Exercise goal: Reproduce each entry exactly as it reads. Leave the images out.

(Beginning of Listed entries)

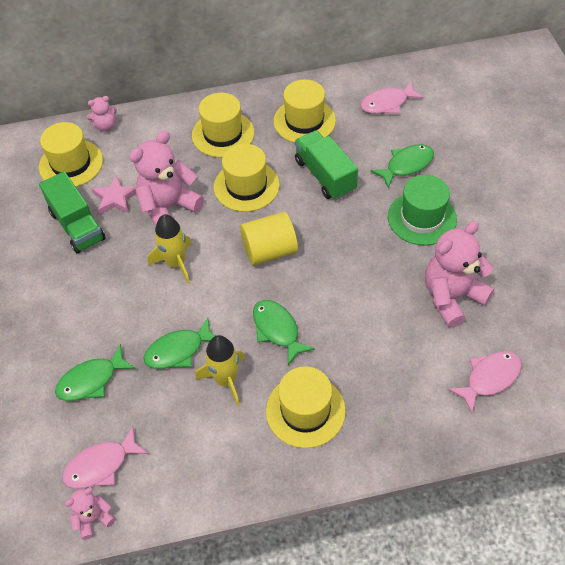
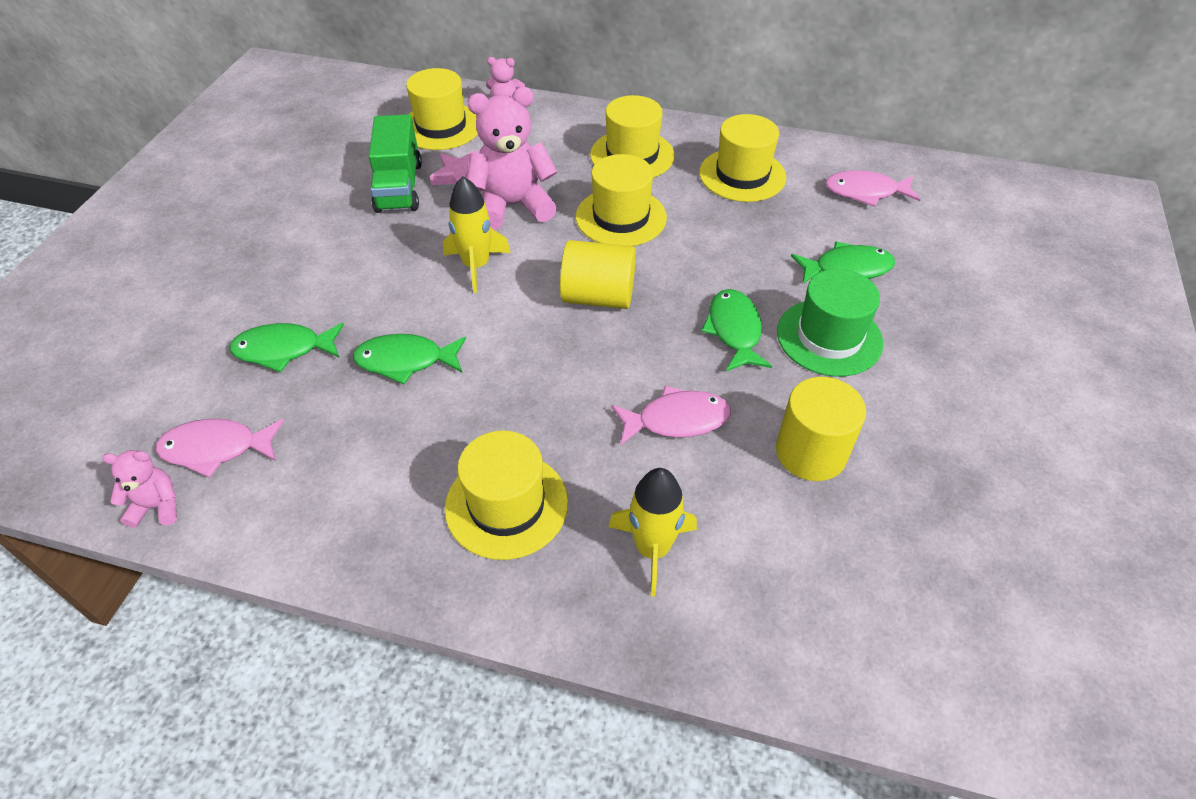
camera: 25 degrees right, 5 degrees down
(226, 380) = (435, 420): yellow rocket -> yellow rocket (652, 549)
(277, 330) = (542, 390): green fish -> green fish (734, 330)
(325, 176) = (728, 241): green truck -> none
(452, 297) = (811, 452): pink teddy bear -> yellow cylinder
(489, 378) = (800, 588): pink fish -> pink fish (676, 420)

(End of Listed entries)

Written answer:
camera: 25 degrees right, 5 degrees down
(226, 380) = (435, 420): yellow rocket -> yellow rocket (652, 549)
(277, 330) = (542, 390): green fish -> green fish (734, 330)
(325, 176) = (728, 241): green truck -> none
(452, 297) = (811, 452): pink teddy bear -> yellow cylinder
(489, 378) = (800, 588): pink fish -> pink fish (676, 420)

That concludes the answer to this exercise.